**Data listing**

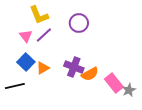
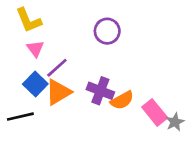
yellow L-shape: (39, 15) -> (28, 20), moved
purple line: (44, 35) -> (57, 68), moved
orange triangle: (43, 68) -> (58, 92), size x1.5

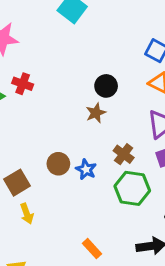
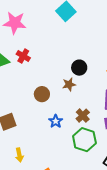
brown circle: (58, 164) -> (42, 94), moved
yellow arrow: (27, 214) -> (19, 155), moved

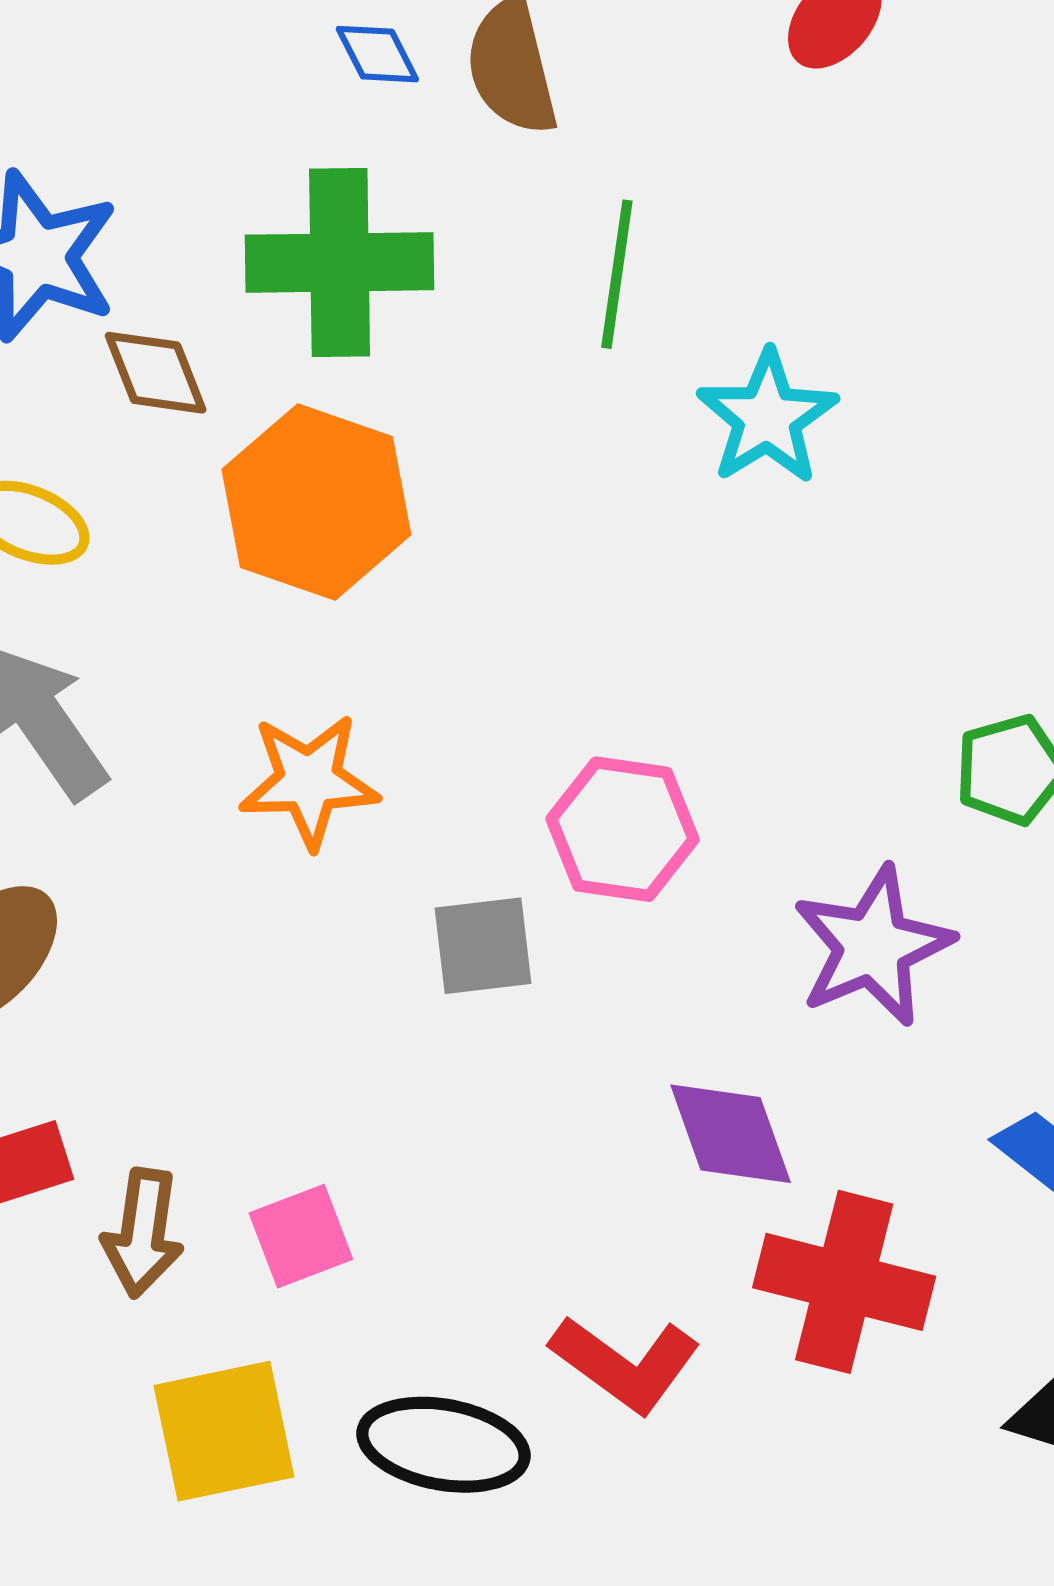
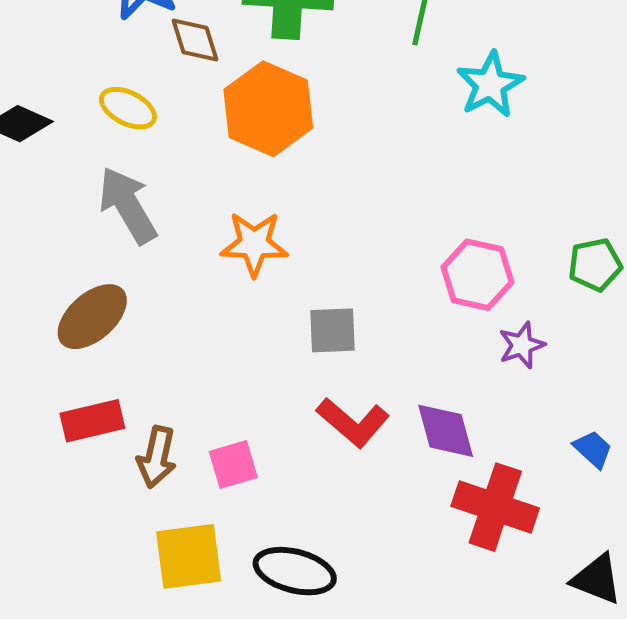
pink hexagon: (622, 829) -> (477, 275), moved
purple star: (873, 946) -> (522, 345), size x0.6
red L-shape: (625, 1364) -> (353, 422), moved

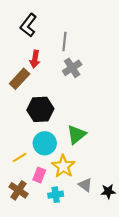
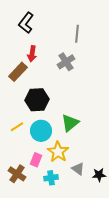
gray line: (64, 42) -> (77, 34), moved
yellow line: (20, 158) -> (17, 127), moved

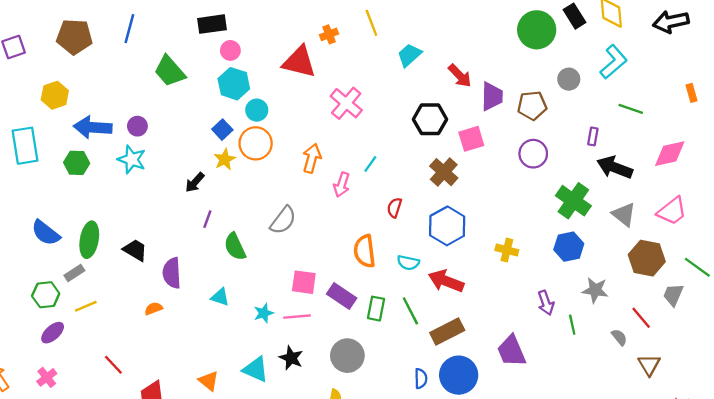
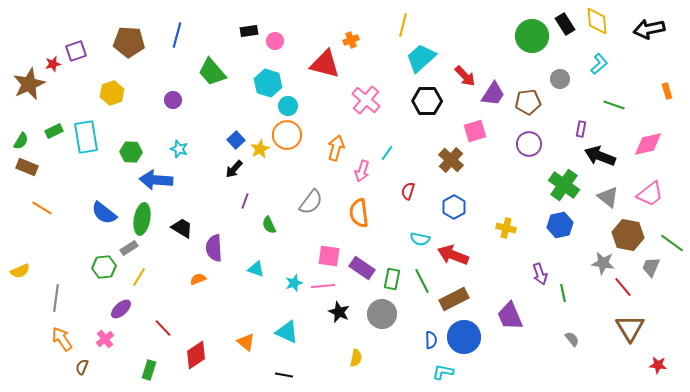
yellow line: (371, 23) -> (403, 25), moved, turned 35
black rectangle: (212, 24) -> (249, 31), size x0.7
pink circle: (230, 50) -> (275, 41), moved
cyan trapezoid: (409, 55) -> (421, 58), size x1.4
cyan L-shape: (614, 62) -> (599, 64), size x0.7
purple trapezoid: (492, 96) -> (493, 94), turned 32
black hexagon: (430, 119) -> (427, 101), moved
purple circle: (137, 126) -> (173, 100), moved
blue arrow: (93, 127) -> (156, 180), moved
blue square: (222, 130) -> (236, 140), moved
cyan star: (132, 159) -> (179, 149), size x0.7
blue hexagon: (447, 226) -> (454, 207), size x0.7
green semicircle: (235, 247) -> (269, 225), size x0.7
orange semicircle: (365, 251) -> (359, 213), moved
gray star: (595, 290) -> (603, 263), moved
yellow line: (86, 306) -> (139, 277), turned -36
purple ellipse: (53, 333) -> (121, 309), moved
gray semicircle: (619, 337) -> (572, 339), moved
gray circle: (347, 356) -> (382, 314), moved
black star: (291, 358) -> (339, 312), moved
brown triangle: (649, 365) -> (630, 328), size x1.4

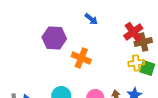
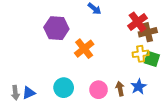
orange cross: (81, 58) -> (84, 49), turned 30

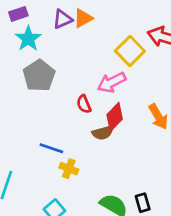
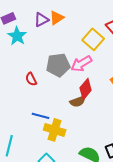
gray pentagon: (39, 76) -> (58, 65), moved, turned 30
red semicircle: (84, 104) -> (31, 79), moved
yellow cross: (69, 169) -> (55, 130), size x1.5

**Activity**
Nothing but the lines from the one containing "brown triangle: (649, 365)" through the last line of the records should appear in the copy, exactly as written and without pictures.

**Written solution**
brown triangle: (649, 365) -> (630, 328), size x1.4

orange cross: (81, 58) -> (84, 49), turned 30

gray pentagon: (39, 76) -> (58, 65), moved, turned 30
red semicircle: (84, 104) -> (31, 79), moved
yellow cross: (69, 169) -> (55, 130), size x1.5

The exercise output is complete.